■ Your goal:
Copy, exactly and without additions, every line in the records below from the one holding "grey marker [699,438,760,527]" through the one holding "none -> grey lamp [154,248,211,285]", both ends included.

Top of Data

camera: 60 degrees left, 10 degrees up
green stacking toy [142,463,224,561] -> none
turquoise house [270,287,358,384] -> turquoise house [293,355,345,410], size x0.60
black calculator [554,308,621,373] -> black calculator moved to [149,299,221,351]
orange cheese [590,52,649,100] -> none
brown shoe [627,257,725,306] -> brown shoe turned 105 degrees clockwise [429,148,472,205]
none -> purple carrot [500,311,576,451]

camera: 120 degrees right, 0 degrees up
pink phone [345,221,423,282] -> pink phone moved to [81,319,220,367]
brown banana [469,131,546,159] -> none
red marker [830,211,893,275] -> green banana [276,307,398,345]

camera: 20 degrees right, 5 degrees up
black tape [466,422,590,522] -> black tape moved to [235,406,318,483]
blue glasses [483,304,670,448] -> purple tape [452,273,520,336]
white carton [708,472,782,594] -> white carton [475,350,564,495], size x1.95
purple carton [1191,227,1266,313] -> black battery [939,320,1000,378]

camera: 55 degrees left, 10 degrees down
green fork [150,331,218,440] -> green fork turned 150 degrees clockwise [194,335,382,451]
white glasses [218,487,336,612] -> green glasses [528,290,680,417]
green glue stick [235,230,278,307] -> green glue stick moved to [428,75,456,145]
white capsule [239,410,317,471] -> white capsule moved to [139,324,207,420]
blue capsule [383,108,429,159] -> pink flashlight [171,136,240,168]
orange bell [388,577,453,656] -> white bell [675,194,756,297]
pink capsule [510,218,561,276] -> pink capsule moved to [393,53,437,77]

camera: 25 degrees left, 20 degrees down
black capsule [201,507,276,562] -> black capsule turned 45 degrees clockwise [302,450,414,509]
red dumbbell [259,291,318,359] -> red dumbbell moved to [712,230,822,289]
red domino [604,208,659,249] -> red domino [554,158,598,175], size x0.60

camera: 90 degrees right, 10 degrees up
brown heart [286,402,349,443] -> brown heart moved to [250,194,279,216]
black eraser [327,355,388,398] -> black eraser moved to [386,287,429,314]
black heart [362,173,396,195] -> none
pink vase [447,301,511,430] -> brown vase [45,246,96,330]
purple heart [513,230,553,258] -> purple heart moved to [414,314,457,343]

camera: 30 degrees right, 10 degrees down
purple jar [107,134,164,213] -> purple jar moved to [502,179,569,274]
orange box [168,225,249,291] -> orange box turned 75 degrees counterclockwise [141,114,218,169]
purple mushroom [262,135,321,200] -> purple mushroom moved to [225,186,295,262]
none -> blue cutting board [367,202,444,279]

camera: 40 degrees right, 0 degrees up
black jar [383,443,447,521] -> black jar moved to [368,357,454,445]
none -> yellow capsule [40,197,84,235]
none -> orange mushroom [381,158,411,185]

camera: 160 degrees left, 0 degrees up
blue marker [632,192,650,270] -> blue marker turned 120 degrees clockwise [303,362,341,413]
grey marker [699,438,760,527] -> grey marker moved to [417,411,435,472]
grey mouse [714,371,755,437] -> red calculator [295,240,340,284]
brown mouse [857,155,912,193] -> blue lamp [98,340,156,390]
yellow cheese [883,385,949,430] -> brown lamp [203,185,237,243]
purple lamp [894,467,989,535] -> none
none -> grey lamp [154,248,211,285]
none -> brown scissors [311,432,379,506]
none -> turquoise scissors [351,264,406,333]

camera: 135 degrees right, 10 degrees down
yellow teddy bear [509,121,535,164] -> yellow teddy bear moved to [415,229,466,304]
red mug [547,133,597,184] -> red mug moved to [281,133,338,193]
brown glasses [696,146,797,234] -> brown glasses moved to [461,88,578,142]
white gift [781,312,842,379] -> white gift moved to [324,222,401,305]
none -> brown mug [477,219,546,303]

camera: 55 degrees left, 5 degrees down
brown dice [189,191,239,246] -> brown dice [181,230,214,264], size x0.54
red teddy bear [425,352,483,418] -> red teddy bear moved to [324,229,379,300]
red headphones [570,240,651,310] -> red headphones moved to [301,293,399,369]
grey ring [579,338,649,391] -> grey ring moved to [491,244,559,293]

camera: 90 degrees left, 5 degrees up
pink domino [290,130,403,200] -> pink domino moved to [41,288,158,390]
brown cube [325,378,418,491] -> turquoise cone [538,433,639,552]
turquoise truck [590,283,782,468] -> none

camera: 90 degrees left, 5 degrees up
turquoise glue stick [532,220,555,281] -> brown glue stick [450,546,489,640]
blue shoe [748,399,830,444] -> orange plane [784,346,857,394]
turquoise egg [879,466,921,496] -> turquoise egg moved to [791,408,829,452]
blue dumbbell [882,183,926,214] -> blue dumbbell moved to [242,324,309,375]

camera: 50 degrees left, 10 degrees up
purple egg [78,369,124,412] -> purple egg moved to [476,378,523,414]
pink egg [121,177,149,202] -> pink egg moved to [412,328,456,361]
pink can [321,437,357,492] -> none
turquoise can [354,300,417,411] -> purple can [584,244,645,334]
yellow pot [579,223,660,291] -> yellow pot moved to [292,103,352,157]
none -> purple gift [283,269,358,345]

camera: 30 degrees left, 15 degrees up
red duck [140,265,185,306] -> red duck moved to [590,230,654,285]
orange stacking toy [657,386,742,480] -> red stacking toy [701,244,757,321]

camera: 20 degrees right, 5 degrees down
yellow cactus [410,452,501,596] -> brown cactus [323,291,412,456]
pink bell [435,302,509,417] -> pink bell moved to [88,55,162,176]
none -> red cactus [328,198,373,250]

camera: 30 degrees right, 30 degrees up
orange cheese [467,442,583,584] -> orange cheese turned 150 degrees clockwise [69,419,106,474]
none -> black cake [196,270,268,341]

Bottom of Data

■ Solution for this problem:
grey marker [699,438,760,527] -> grey marker moved to [417,411,435,472]
grey mouse [714,371,755,437] -> red calculator [295,240,340,284]
brown mouse [857,155,912,193] -> blue lamp [98,340,156,390]
yellow cheese [883,385,949,430] -> brown lamp [203,185,237,243]
purple lamp [894,467,989,535] -> none
none -> grey lamp [154,248,211,285]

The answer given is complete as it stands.